## Task details
Omit all pictures and transcribe only the lines in the entries below that run from the line with "red cupcake: 1 -> 4" through the line with "purple camera: 6 -> 4".

## Input records
= Beginning of Section =

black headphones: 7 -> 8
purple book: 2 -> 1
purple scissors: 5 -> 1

= End of Section =
= Beginning of Section =

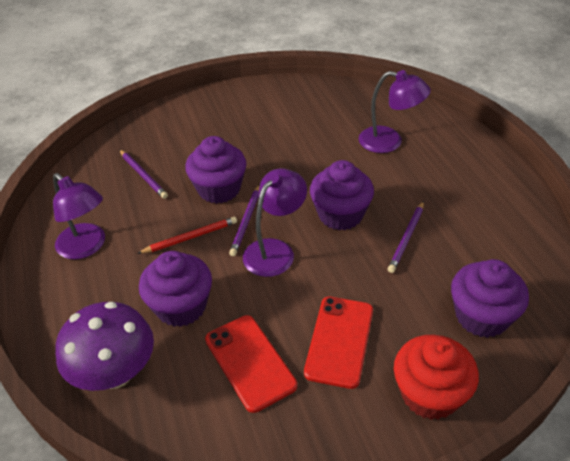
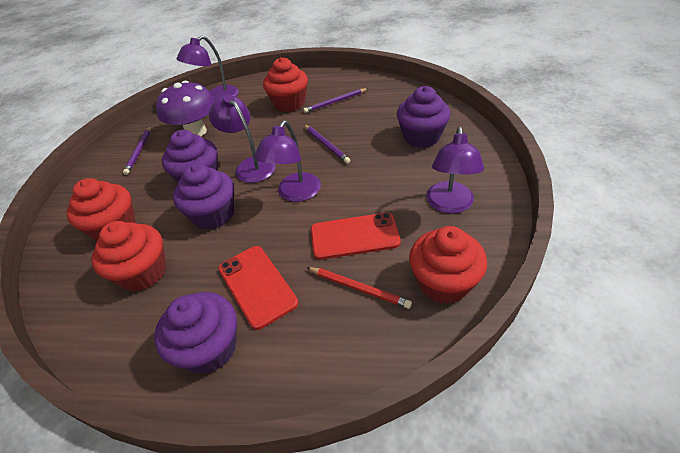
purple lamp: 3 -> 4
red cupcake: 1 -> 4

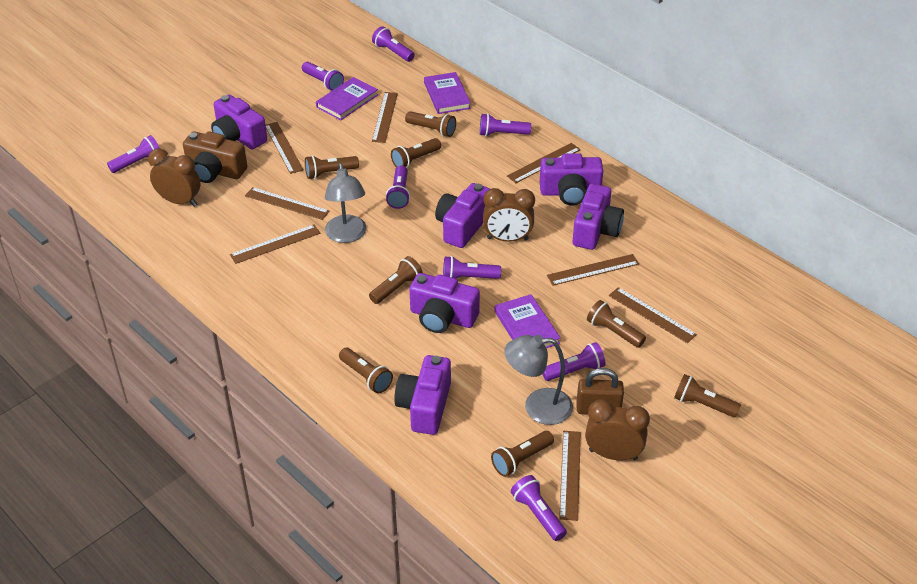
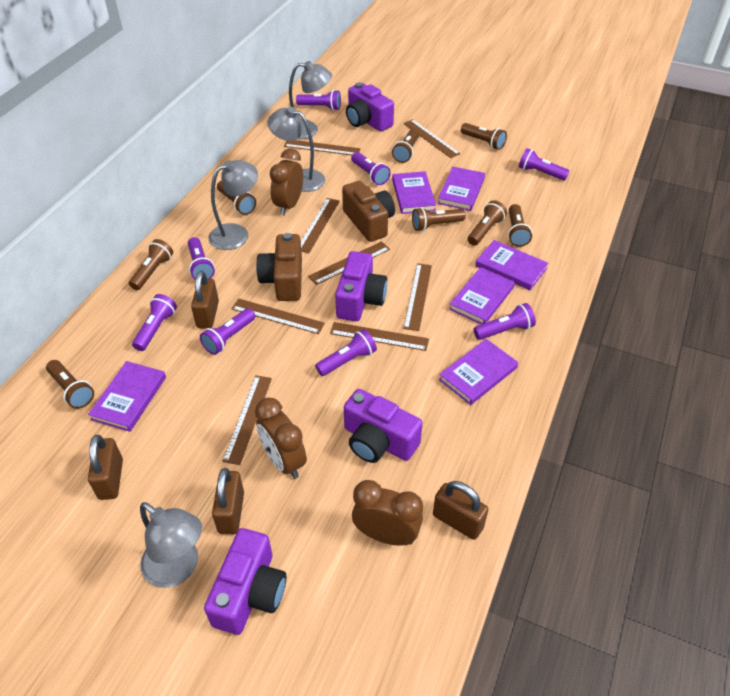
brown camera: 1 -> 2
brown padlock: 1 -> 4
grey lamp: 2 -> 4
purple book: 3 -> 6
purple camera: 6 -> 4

= End of Section =

## Task response
red cupcake: 1 -> 4

brown camera: 1 -> 2
brown padlock: 1 -> 4
grey lamp: 2 -> 4
purple book: 3 -> 6
purple camera: 6 -> 4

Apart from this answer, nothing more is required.